(Records Opens)
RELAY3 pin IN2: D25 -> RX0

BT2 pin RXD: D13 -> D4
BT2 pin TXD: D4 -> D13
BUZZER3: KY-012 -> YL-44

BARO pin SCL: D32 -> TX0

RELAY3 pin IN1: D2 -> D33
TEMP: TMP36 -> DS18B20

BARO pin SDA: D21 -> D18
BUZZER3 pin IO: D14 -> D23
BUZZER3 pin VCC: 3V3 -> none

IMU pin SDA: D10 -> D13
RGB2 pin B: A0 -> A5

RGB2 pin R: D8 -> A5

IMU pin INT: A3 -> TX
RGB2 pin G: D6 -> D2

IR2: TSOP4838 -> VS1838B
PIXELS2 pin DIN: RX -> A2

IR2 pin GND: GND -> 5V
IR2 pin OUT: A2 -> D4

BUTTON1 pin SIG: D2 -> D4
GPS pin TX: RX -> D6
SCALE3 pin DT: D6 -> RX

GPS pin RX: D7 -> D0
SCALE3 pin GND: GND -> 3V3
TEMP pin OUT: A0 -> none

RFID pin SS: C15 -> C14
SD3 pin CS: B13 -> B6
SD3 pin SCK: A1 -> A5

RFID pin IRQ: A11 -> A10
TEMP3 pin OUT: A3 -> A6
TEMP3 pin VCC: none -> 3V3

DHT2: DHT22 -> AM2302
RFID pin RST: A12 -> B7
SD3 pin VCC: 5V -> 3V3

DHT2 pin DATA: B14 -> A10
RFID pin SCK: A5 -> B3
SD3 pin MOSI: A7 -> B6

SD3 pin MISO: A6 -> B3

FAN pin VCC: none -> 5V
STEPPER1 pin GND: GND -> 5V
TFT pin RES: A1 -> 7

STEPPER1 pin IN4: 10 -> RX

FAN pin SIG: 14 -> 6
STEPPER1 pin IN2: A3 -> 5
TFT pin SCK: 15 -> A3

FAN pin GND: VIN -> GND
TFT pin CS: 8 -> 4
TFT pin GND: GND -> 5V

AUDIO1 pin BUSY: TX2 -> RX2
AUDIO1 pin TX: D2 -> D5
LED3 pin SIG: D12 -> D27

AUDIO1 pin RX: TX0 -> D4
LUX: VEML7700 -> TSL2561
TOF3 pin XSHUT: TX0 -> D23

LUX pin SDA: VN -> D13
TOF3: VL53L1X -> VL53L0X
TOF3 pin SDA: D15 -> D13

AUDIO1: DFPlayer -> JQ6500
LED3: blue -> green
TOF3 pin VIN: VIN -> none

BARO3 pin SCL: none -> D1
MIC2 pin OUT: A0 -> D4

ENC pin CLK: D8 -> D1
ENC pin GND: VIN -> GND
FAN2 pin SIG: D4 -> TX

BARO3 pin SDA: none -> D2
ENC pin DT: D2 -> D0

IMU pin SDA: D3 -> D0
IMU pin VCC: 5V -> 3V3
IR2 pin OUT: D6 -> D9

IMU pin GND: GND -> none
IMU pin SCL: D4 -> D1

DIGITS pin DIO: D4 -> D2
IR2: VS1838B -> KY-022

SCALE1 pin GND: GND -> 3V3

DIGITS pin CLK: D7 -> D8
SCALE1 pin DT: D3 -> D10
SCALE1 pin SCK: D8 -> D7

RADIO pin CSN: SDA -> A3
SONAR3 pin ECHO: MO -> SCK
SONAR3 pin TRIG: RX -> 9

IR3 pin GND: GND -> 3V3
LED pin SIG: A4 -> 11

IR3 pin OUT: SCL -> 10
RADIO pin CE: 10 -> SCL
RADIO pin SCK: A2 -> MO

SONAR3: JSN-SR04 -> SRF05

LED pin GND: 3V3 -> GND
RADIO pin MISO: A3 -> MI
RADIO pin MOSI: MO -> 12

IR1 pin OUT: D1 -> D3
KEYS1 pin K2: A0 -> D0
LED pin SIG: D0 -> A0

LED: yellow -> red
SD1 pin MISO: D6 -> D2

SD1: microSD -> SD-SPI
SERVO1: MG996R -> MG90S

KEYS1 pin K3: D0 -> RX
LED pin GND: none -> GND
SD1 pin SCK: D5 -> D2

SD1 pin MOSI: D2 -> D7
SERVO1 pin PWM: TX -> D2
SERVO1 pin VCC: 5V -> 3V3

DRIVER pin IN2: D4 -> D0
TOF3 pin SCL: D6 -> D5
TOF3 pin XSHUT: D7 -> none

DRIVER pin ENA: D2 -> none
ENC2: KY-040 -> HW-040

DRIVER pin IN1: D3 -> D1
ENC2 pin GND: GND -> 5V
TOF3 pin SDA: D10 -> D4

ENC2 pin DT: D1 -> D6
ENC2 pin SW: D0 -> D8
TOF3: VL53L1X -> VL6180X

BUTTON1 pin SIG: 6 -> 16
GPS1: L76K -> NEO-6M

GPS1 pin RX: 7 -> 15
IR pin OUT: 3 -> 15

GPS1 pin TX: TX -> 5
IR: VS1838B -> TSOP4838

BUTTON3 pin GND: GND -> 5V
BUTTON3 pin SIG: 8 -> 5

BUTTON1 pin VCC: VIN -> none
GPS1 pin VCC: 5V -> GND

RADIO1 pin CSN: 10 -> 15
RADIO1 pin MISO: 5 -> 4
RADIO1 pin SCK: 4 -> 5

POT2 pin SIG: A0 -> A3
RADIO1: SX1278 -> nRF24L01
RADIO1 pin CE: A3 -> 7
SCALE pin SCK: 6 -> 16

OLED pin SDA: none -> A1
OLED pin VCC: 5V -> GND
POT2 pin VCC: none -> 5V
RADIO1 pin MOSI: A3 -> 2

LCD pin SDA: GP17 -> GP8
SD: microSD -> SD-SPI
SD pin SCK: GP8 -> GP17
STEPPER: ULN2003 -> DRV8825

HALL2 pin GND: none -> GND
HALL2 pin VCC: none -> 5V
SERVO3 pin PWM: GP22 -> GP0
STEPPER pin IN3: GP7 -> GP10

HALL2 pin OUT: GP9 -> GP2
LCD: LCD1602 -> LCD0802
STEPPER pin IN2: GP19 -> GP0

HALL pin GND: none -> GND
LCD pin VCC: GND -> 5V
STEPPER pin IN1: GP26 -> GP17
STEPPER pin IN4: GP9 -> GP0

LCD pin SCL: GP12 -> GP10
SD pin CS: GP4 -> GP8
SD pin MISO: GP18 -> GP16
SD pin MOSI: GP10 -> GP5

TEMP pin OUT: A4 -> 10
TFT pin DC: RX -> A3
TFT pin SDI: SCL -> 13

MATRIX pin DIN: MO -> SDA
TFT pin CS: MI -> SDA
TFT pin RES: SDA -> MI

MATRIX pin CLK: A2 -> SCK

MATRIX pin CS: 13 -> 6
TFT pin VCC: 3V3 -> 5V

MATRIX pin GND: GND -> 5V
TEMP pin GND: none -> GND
(Records Closes)
[Instructions to follow]
Pull every line with "RFID" from the records.

[Your solution]
RFID pin SS: C15 -> C14
RFID pin IRQ: A11 -> A10
RFID pin RST: A12 -> B7
RFID pin SCK: A5 -> B3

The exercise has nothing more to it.